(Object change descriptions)

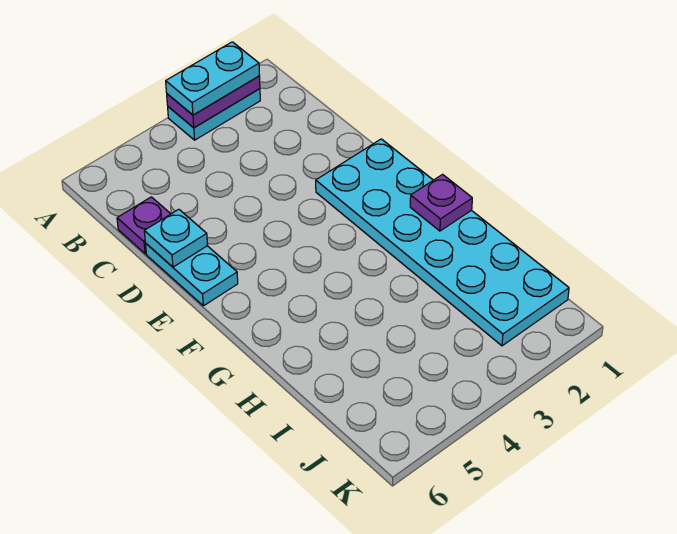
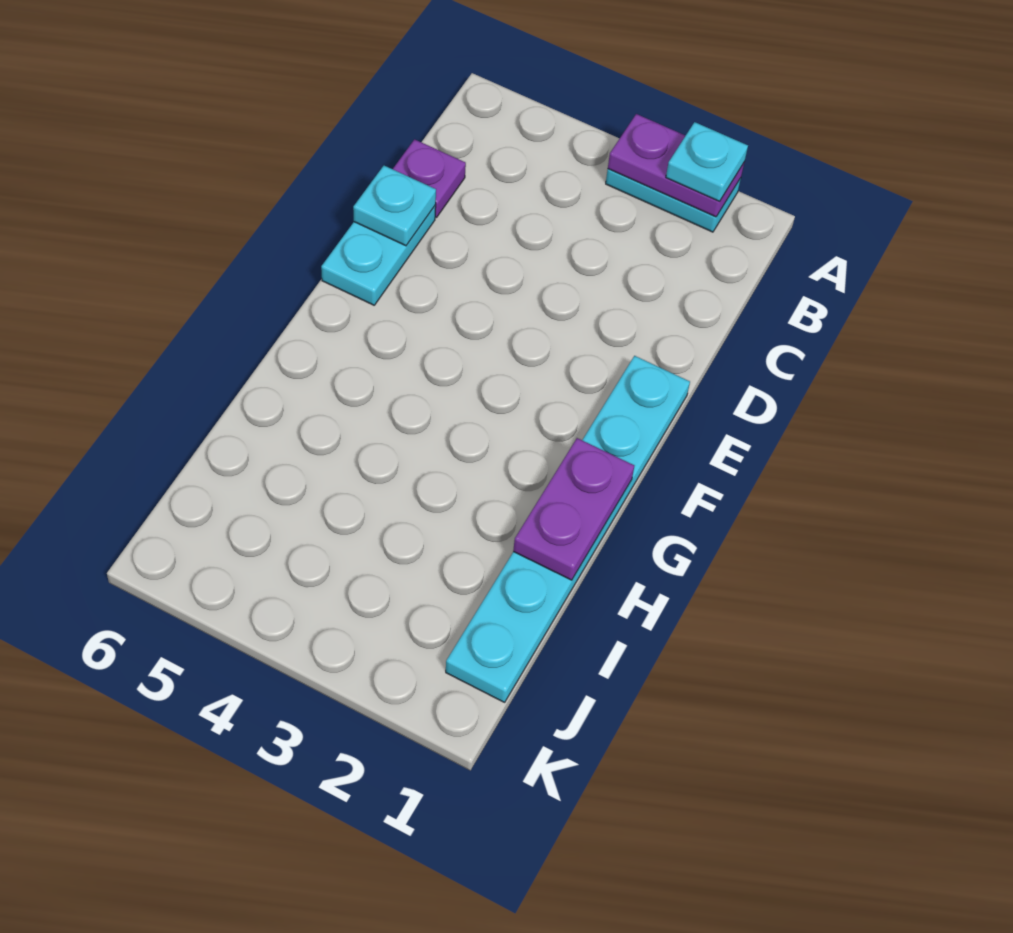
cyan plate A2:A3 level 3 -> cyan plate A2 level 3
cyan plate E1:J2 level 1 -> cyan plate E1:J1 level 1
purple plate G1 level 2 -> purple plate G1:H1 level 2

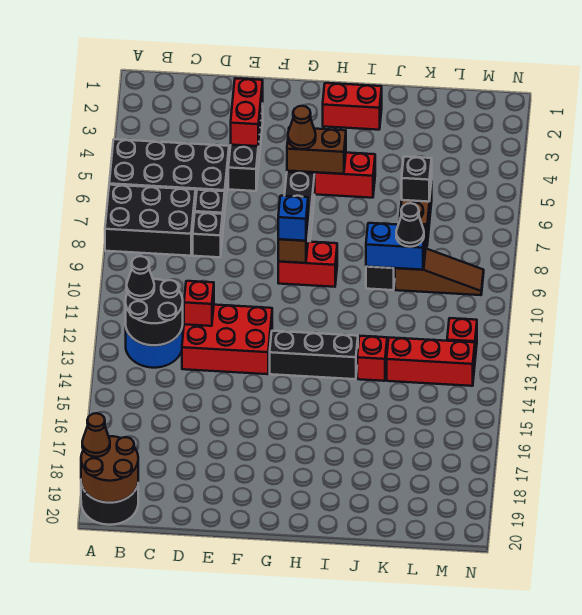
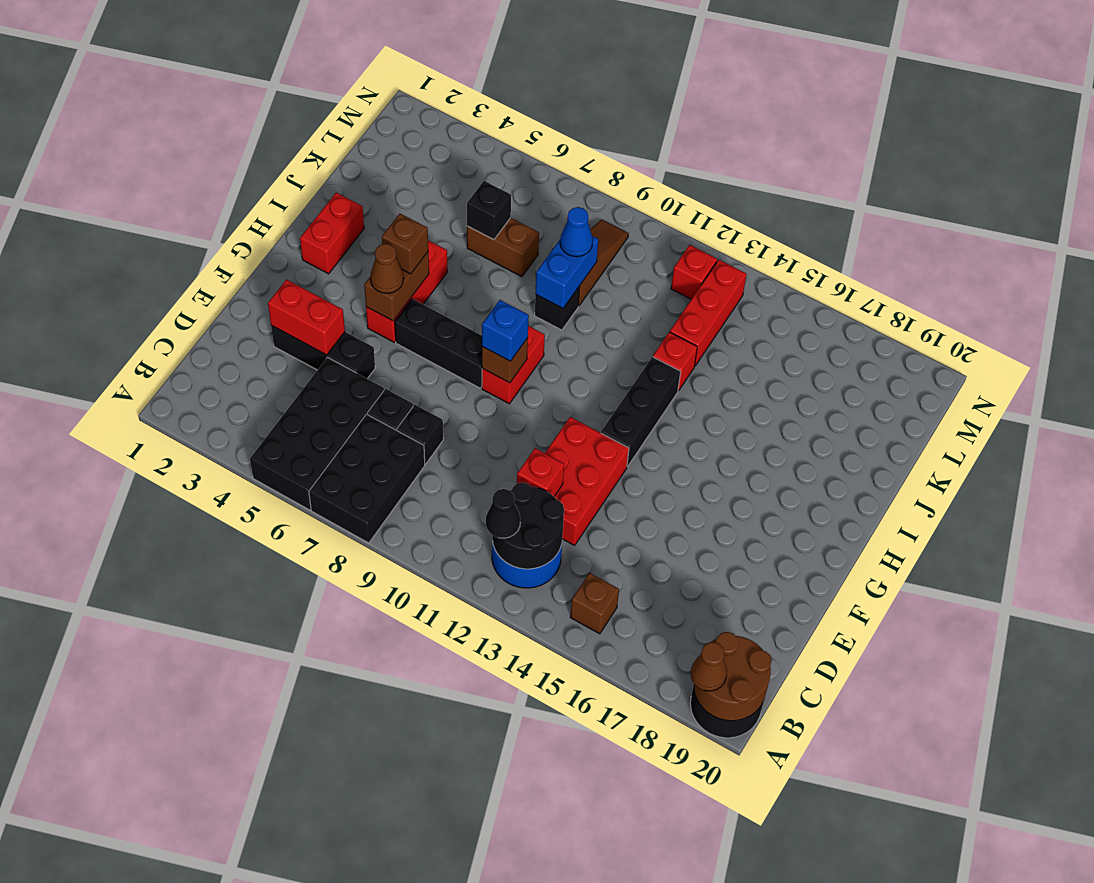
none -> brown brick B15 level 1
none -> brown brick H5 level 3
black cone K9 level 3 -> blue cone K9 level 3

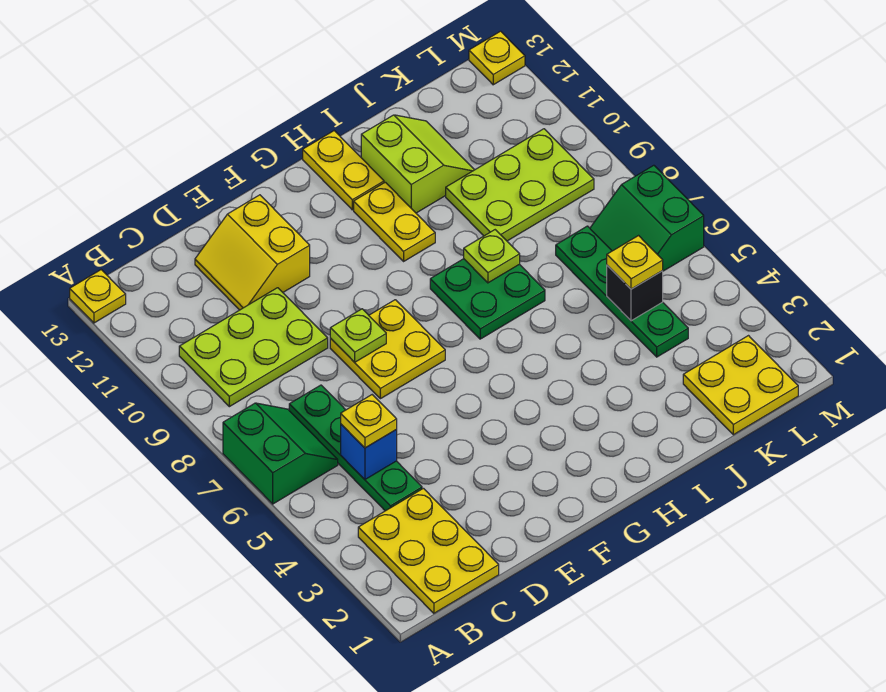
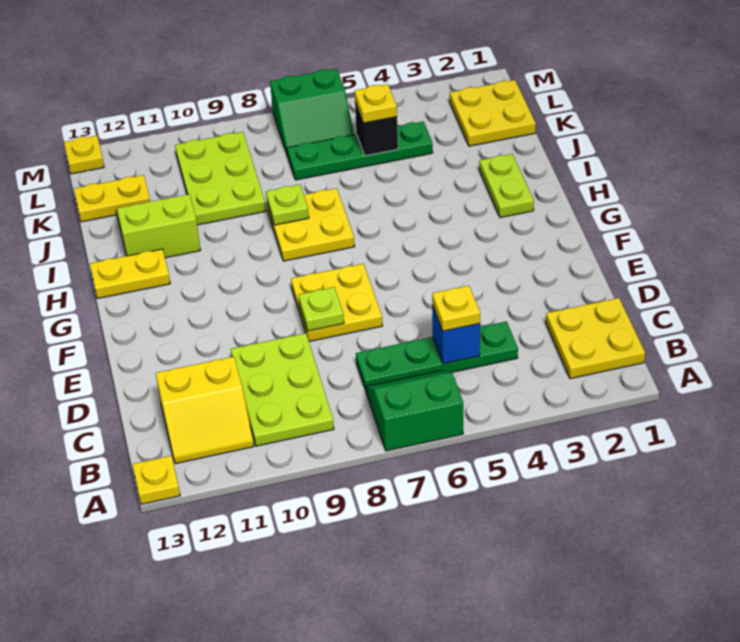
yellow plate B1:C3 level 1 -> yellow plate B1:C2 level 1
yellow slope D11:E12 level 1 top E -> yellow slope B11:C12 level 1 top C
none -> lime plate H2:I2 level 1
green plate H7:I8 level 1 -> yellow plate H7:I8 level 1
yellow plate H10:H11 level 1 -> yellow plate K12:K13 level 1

# [Problem to work on]
Beginning with the line that holds "green plate H7:I8", copy the entries exactly to their last line, and leave out every earlier line.

# [Response to this exercise]
green plate H7:I8 level 1 -> yellow plate H7:I8 level 1
yellow plate H10:H11 level 1 -> yellow plate K12:K13 level 1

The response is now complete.